[Assignment] When you reach the line with "white dice: 5 -> 3" in the data below, begin printing lines exactly, and stop once the line with "red button: 3 -> 0" has been printed.

Start of Block

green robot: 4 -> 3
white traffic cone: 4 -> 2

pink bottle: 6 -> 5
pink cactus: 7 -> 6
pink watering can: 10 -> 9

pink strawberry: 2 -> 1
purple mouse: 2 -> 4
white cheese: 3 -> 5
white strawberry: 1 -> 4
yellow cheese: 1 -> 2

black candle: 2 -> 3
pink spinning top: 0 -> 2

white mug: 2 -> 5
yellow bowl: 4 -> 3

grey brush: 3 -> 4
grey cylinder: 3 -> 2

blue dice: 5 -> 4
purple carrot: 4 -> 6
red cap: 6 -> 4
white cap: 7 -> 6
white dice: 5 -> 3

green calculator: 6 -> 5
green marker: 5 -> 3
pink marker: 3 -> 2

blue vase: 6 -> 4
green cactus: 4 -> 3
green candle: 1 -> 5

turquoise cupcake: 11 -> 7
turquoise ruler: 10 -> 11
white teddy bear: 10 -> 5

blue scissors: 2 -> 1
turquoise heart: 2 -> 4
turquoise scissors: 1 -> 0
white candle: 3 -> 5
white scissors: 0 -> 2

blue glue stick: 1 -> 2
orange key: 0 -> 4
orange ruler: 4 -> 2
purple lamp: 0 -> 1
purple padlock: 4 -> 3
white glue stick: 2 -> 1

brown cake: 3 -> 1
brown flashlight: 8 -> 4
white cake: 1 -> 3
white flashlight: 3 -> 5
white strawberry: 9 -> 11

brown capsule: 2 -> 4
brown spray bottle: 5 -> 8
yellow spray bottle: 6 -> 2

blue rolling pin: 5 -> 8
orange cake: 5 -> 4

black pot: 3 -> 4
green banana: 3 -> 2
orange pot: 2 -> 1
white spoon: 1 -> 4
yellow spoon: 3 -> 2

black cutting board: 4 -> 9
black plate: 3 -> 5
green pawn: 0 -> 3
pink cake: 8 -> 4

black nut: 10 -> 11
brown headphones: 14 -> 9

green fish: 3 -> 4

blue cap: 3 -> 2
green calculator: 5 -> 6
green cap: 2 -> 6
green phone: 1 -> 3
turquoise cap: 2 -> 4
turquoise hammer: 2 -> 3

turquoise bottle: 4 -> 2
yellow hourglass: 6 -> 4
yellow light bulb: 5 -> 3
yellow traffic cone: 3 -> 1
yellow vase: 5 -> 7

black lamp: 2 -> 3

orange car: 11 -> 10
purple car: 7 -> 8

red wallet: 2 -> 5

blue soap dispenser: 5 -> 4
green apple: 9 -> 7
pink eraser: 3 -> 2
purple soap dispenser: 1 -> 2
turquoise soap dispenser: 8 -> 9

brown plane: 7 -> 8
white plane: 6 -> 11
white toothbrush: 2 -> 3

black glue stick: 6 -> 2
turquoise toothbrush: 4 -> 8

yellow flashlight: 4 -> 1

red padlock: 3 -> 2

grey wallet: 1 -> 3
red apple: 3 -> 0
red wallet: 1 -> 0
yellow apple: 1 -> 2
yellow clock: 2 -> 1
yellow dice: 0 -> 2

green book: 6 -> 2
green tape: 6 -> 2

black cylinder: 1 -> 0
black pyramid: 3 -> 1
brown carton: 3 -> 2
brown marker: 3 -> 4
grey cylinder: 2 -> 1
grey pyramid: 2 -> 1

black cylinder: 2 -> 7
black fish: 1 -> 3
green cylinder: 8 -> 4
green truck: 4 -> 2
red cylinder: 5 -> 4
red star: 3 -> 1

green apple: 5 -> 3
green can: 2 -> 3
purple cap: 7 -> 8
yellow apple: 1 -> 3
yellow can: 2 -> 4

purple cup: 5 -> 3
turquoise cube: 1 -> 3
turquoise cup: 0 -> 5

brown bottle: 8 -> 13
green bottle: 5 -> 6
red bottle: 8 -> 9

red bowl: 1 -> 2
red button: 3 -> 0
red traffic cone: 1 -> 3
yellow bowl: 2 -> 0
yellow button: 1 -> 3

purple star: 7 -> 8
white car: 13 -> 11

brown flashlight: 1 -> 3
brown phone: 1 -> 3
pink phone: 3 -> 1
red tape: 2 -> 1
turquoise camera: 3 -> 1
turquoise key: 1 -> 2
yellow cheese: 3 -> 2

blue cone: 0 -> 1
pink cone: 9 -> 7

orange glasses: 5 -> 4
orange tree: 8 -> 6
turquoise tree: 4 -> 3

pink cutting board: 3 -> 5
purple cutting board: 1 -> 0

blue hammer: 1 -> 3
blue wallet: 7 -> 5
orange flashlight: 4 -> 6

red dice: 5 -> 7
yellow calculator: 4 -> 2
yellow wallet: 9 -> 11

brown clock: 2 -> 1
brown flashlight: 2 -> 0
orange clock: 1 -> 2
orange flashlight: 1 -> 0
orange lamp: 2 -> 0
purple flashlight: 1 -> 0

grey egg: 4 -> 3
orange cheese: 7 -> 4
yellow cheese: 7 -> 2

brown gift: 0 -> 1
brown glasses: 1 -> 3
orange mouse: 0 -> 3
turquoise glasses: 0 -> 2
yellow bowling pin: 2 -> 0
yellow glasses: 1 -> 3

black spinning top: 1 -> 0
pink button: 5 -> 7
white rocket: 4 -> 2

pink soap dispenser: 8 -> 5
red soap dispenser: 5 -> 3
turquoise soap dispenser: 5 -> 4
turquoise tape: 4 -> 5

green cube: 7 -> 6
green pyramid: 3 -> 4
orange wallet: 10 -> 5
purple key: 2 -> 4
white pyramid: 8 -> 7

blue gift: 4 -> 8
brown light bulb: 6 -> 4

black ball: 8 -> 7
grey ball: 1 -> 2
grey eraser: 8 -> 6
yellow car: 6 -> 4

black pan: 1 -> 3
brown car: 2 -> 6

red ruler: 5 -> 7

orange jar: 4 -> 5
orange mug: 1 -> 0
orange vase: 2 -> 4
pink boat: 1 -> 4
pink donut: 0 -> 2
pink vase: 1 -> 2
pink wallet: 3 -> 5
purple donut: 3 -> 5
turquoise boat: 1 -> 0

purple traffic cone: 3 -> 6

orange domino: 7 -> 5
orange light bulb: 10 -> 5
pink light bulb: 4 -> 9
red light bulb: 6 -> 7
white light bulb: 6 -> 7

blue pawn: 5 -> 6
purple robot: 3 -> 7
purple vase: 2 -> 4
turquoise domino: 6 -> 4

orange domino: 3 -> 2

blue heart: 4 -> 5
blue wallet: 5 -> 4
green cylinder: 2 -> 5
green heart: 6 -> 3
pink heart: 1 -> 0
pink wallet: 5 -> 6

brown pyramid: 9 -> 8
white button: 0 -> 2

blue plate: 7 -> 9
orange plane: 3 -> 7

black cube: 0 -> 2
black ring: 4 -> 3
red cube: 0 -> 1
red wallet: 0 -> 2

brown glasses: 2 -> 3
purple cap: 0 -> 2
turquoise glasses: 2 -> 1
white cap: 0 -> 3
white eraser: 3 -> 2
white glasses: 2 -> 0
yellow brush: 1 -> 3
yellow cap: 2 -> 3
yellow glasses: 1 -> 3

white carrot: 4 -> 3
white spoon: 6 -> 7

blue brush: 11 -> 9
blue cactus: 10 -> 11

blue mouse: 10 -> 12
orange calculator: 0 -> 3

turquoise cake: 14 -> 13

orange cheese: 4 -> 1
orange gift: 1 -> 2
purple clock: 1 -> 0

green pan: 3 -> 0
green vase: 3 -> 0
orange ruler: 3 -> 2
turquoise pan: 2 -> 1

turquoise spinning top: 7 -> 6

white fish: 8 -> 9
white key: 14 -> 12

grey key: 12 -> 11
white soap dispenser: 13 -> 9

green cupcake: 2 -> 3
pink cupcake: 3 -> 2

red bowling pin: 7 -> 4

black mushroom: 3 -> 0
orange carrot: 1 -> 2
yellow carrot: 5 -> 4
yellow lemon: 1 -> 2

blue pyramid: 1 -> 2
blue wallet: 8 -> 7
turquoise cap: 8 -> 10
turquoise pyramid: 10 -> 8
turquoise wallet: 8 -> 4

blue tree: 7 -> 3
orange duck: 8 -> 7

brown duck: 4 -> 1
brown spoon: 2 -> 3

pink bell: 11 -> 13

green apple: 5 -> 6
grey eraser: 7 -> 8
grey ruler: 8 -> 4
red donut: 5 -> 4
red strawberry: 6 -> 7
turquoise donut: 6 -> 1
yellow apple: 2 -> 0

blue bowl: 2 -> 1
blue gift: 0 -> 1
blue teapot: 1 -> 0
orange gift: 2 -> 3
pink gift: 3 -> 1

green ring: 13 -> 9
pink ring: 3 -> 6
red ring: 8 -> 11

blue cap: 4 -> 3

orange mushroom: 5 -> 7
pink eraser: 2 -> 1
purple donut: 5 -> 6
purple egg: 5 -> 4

End of Block

[Written solution]
white dice: 5 -> 3

green calculator: 6 -> 5
green marker: 5 -> 3
pink marker: 3 -> 2

blue vase: 6 -> 4
green cactus: 4 -> 3
green candle: 1 -> 5

turquoise cupcake: 11 -> 7
turquoise ruler: 10 -> 11
white teddy bear: 10 -> 5

blue scissors: 2 -> 1
turquoise heart: 2 -> 4
turquoise scissors: 1 -> 0
white candle: 3 -> 5
white scissors: 0 -> 2

blue glue stick: 1 -> 2
orange key: 0 -> 4
orange ruler: 4 -> 2
purple lamp: 0 -> 1
purple padlock: 4 -> 3
white glue stick: 2 -> 1

brown cake: 3 -> 1
brown flashlight: 8 -> 4
white cake: 1 -> 3
white flashlight: 3 -> 5
white strawberry: 9 -> 11

brown capsule: 2 -> 4
brown spray bottle: 5 -> 8
yellow spray bottle: 6 -> 2

blue rolling pin: 5 -> 8
orange cake: 5 -> 4

black pot: 3 -> 4
green banana: 3 -> 2
orange pot: 2 -> 1
white spoon: 1 -> 4
yellow spoon: 3 -> 2

black cutting board: 4 -> 9
black plate: 3 -> 5
green pawn: 0 -> 3
pink cake: 8 -> 4

black nut: 10 -> 11
brown headphones: 14 -> 9

green fish: 3 -> 4

blue cap: 3 -> 2
green calculator: 5 -> 6
green cap: 2 -> 6
green phone: 1 -> 3
turquoise cap: 2 -> 4
turquoise hammer: 2 -> 3

turquoise bottle: 4 -> 2
yellow hourglass: 6 -> 4
yellow light bulb: 5 -> 3
yellow traffic cone: 3 -> 1
yellow vase: 5 -> 7

black lamp: 2 -> 3

orange car: 11 -> 10
purple car: 7 -> 8

red wallet: 2 -> 5

blue soap dispenser: 5 -> 4
green apple: 9 -> 7
pink eraser: 3 -> 2
purple soap dispenser: 1 -> 2
turquoise soap dispenser: 8 -> 9

brown plane: 7 -> 8
white plane: 6 -> 11
white toothbrush: 2 -> 3

black glue stick: 6 -> 2
turquoise toothbrush: 4 -> 8

yellow flashlight: 4 -> 1

red padlock: 3 -> 2

grey wallet: 1 -> 3
red apple: 3 -> 0
red wallet: 1 -> 0
yellow apple: 1 -> 2
yellow clock: 2 -> 1
yellow dice: 0 -> 2

green book: 6 -> 2
green tape: 6 -> 2

black cylinder: 1 -> 0
black pyramid: 3 -> 1
brown carton: 3 -> 2
brown marker: 3 -> 4
grey cylinder: 2 -> 1
grey pyramid: 2 -> 1

black cylinder: 2 -> 7
black fish: 1 -> 3
green cylinder: 8 -> 4
green truck: 4 -> 2
red cylinder: 5 -> 4
red star: 3 -> 1

green apple: 5 -> 3
green can: 2 -> 3
purple cap: 7 -> 8
yellow apple: 1 -> 3
yellow can: 2 -> 4

purple cup: 5 -> 3
turquoise cube: 1 -> 3
turquoise cup: 0 -> 5

brown bottle: 8 -> 13
green bottle: 5 -> 6
red bottle: 8 -> 9

red bowl: 1 -> 2
red button: 3 -> 0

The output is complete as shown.